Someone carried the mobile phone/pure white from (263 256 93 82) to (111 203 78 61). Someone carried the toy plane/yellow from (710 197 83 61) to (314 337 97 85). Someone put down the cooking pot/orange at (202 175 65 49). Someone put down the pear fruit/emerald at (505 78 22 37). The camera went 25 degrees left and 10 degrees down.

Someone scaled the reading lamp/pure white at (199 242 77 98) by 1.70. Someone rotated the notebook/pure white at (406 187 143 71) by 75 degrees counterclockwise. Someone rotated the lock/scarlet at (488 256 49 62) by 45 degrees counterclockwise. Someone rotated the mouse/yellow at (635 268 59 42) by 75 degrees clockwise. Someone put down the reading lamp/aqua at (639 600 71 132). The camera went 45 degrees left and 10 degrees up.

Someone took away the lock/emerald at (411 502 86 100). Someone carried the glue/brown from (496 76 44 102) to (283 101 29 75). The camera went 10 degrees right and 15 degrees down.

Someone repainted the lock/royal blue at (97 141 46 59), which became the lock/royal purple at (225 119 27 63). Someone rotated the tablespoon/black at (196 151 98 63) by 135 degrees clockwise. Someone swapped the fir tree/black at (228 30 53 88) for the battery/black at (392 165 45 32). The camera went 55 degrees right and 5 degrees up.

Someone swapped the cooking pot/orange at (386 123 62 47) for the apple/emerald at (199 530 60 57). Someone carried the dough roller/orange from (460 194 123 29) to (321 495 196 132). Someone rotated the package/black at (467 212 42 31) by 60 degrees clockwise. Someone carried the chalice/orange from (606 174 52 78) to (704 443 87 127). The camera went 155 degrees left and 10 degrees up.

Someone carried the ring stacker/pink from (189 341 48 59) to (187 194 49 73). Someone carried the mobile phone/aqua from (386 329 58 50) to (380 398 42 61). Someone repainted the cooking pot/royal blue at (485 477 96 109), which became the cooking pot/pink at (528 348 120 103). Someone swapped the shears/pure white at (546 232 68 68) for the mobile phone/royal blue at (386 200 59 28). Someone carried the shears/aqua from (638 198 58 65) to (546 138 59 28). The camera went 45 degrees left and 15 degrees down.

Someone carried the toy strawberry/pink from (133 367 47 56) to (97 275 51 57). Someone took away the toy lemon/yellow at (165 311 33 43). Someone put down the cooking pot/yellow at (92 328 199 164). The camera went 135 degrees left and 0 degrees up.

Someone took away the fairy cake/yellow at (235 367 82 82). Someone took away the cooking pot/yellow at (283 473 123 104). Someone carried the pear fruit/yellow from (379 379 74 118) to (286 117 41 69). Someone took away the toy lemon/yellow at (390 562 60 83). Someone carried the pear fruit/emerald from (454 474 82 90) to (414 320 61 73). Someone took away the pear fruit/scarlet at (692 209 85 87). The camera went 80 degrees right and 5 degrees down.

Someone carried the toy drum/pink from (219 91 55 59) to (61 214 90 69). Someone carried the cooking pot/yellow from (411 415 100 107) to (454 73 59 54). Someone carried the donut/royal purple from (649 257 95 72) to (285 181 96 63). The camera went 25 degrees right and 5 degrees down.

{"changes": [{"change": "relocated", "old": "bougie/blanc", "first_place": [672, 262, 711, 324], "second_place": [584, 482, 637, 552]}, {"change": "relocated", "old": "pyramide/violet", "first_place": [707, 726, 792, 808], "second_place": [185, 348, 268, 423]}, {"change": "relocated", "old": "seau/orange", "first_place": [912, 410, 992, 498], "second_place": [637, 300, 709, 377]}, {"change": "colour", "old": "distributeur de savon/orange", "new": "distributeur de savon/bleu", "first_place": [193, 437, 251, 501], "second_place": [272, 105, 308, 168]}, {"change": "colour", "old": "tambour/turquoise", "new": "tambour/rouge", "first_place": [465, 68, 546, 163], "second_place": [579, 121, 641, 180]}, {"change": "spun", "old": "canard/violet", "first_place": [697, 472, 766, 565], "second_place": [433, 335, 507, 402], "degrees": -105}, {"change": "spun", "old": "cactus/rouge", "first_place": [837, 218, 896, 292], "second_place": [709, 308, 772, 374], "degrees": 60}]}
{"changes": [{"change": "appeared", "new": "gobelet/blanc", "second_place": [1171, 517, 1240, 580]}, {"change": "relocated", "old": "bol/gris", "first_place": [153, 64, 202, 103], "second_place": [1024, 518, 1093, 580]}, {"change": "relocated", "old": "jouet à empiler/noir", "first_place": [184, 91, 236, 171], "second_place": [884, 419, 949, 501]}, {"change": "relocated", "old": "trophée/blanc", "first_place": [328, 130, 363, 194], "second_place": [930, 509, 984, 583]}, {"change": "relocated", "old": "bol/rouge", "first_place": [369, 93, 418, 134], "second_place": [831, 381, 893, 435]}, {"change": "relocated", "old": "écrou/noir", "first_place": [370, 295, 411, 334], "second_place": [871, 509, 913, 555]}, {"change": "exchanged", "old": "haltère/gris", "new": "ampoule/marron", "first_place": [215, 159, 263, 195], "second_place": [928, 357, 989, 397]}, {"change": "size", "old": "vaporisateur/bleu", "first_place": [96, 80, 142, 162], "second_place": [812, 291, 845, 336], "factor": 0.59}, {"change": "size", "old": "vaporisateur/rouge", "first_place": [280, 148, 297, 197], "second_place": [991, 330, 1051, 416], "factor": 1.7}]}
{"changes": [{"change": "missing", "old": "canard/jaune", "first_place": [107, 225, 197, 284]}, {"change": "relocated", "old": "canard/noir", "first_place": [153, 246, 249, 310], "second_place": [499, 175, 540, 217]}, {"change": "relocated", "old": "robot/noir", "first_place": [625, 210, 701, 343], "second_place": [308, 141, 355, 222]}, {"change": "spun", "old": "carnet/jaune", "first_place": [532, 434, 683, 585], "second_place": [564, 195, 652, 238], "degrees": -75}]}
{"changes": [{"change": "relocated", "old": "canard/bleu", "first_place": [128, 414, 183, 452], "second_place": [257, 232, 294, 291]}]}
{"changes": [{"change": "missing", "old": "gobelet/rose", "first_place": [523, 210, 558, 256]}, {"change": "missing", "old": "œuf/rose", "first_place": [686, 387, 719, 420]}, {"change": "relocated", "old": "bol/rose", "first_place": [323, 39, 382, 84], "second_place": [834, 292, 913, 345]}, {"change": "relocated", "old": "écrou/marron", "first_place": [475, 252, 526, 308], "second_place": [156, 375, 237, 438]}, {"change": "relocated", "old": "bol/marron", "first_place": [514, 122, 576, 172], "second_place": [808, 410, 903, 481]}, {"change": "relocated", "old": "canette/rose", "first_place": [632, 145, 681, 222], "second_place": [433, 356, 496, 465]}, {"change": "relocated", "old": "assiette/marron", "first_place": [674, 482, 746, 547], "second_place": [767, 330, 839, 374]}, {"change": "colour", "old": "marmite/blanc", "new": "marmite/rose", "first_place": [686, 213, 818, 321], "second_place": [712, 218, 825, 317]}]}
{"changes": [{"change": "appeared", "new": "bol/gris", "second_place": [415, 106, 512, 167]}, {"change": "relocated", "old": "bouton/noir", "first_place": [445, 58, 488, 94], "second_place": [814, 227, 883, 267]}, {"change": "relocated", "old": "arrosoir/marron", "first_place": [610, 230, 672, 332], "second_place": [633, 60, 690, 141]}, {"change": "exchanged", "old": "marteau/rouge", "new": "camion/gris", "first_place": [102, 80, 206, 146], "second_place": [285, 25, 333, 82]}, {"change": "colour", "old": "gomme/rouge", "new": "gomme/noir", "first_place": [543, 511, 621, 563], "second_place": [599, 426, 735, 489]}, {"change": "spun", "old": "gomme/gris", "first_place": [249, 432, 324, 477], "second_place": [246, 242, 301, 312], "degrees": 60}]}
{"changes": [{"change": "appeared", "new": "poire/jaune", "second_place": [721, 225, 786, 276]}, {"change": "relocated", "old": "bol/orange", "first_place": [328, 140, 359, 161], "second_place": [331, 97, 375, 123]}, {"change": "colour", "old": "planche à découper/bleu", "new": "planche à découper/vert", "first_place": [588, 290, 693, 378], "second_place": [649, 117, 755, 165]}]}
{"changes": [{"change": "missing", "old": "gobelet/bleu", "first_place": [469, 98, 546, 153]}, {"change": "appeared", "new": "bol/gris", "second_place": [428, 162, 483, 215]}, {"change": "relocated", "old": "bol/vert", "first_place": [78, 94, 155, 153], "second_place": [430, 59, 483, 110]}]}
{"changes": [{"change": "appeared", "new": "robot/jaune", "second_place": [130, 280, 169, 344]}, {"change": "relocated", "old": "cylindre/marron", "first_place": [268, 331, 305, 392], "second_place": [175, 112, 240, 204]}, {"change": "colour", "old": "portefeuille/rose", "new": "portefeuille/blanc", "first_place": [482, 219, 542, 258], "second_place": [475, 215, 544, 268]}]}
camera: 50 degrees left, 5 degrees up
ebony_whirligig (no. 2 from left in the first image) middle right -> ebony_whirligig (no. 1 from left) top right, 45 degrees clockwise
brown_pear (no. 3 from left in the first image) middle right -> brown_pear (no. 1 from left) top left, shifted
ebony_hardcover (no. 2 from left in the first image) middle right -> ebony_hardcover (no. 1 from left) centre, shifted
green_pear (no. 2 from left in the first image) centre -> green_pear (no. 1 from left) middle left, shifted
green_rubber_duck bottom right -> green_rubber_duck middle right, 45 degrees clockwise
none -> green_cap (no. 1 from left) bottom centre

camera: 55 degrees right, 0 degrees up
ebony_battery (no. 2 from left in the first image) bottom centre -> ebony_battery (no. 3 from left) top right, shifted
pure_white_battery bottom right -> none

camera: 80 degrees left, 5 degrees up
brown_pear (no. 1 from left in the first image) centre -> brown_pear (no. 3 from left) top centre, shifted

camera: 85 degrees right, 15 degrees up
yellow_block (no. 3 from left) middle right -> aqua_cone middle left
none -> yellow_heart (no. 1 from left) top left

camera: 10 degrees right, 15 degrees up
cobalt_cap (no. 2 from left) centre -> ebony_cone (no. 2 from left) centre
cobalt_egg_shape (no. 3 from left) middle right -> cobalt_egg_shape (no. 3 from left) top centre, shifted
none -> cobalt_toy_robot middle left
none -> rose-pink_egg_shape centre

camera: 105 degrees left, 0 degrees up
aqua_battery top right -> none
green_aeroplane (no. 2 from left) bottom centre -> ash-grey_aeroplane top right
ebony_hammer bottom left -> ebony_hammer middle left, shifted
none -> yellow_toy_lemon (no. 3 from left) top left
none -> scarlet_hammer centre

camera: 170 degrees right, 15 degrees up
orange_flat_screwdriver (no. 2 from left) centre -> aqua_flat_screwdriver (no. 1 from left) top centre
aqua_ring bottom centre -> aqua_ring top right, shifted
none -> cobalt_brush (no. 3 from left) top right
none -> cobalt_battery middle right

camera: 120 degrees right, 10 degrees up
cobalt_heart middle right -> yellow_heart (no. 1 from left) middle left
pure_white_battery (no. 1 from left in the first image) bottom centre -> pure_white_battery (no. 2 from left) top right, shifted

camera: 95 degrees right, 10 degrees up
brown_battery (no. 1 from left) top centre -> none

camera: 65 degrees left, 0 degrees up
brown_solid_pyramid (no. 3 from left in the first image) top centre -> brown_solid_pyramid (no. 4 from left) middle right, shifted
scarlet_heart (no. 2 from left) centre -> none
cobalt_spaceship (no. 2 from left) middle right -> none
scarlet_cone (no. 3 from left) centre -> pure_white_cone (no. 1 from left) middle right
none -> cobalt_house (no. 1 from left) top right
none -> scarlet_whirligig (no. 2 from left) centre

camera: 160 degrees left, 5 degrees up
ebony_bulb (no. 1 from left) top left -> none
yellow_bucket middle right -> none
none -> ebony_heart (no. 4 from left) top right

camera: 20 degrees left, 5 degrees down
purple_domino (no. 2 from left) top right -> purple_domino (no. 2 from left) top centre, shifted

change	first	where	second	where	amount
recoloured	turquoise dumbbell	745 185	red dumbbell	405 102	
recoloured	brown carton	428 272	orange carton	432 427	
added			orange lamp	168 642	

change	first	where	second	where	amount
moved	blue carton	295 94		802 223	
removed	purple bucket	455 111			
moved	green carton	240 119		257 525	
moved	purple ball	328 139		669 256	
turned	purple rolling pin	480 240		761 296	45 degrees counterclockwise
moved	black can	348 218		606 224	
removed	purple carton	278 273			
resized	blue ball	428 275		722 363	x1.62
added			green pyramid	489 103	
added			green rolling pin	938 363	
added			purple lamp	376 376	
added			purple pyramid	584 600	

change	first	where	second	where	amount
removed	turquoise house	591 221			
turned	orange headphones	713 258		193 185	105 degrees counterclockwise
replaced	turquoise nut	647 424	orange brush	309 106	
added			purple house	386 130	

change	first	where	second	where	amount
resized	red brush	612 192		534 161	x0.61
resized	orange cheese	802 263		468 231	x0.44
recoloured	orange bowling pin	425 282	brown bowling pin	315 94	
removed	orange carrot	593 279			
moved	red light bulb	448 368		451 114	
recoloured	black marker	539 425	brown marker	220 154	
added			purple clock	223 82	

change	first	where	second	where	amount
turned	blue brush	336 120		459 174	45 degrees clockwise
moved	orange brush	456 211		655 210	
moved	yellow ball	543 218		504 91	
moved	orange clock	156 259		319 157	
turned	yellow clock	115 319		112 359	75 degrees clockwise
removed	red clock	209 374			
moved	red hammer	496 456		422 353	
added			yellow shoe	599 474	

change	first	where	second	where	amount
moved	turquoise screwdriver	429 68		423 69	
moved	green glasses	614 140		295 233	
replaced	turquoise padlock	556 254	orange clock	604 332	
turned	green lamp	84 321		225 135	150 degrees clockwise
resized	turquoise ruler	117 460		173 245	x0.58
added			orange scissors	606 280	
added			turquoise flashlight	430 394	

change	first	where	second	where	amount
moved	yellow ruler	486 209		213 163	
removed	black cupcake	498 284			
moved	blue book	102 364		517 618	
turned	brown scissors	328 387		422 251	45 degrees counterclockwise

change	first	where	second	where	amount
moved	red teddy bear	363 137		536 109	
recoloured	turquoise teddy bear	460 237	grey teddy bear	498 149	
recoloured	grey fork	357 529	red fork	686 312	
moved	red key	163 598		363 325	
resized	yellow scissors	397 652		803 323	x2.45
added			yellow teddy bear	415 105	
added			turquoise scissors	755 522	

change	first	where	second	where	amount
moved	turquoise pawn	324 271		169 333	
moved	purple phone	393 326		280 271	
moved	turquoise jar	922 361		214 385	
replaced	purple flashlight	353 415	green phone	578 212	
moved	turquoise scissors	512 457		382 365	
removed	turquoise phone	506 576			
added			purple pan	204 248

********************

- _Directions_
Out of the material above, output word for word the line with "green_pear (no. 2", the line with "green_rubber_duck bottom right", and all lines between them, with nothing else.

- _Your response_
green_pear (no. 2 from left in the first image) centre -> green_pear (no. 1 from left) middle left, shifted
green_rubber_duck bottom right -> green_rubber_duck middle right, 45 degrees clockwise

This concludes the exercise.